Image sequences with motion text
--*--

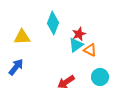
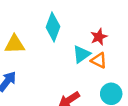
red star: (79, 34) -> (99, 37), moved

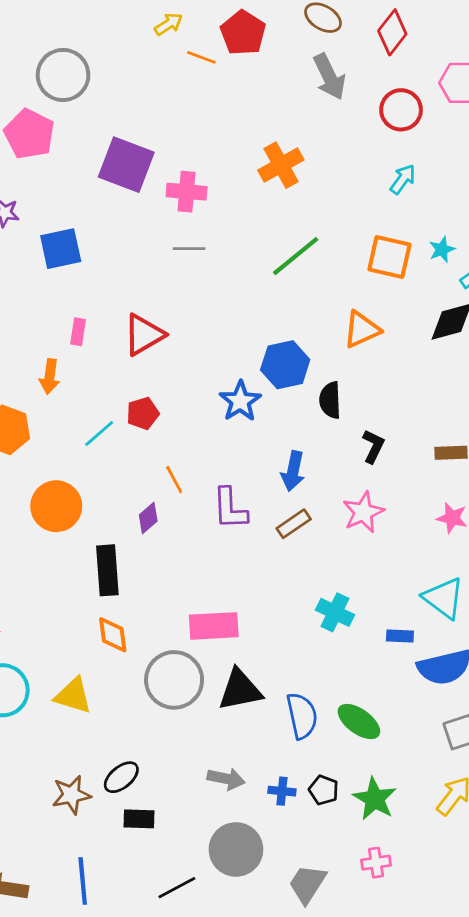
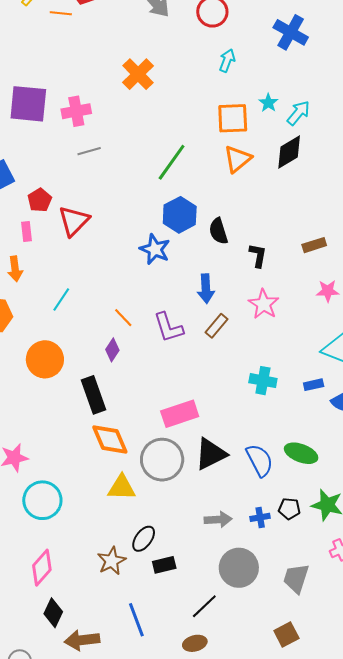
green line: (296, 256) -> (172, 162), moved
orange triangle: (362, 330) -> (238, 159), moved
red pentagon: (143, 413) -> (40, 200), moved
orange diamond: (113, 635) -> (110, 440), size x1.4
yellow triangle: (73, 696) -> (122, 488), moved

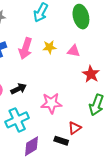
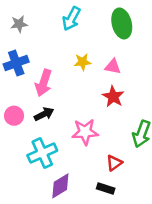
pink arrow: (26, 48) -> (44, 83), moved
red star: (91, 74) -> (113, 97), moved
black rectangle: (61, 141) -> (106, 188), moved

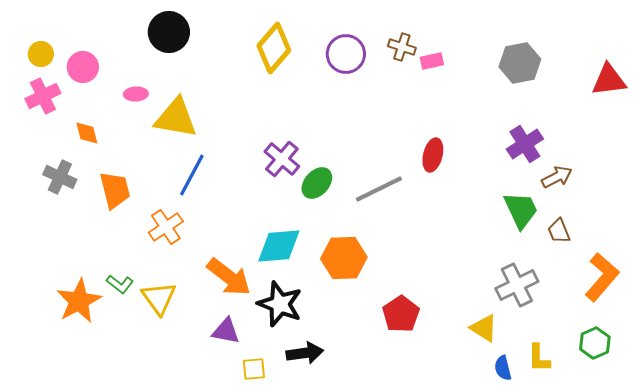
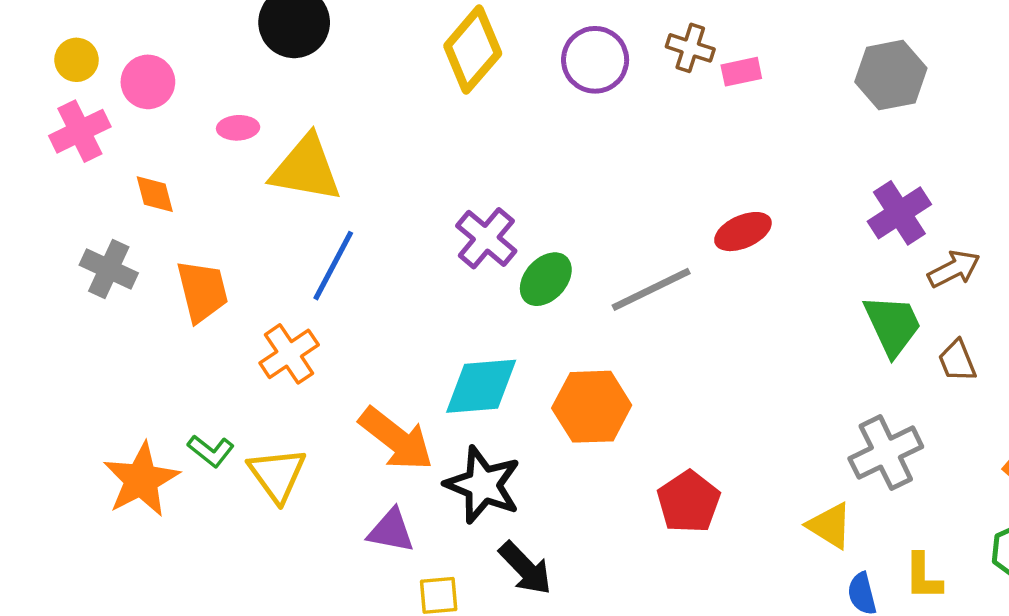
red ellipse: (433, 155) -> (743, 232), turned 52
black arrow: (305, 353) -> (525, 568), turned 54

--*--

• [WHAT TO WORK ON]:
Could you restate every record above word for word, leaving the pictures out?

• [RESPONSE BOX]:
red star: (79, 34) -> (99, 37), moved

green line: (296, 256) -> (172, 162), moved
orange triangle: (362, 330) -> (238, 159), moved
red pentagon: (143, 413) -> (40, 200), moved
orange diamond: (113, 635) -> (110, 440), size x1.4
yellow triangle: (73, 696) -> (122, 488), moved

pink arrow: (26, 48) -> (44, 83), moved
red star: (91, 74) -> (113, 97), moved
black rectangle: (61, 141) -> (106, 188), moved

red ellipse: (433, 155) -> (743, 232), turned 52
black arrow: (305, 353) -> (525, 568), turned 54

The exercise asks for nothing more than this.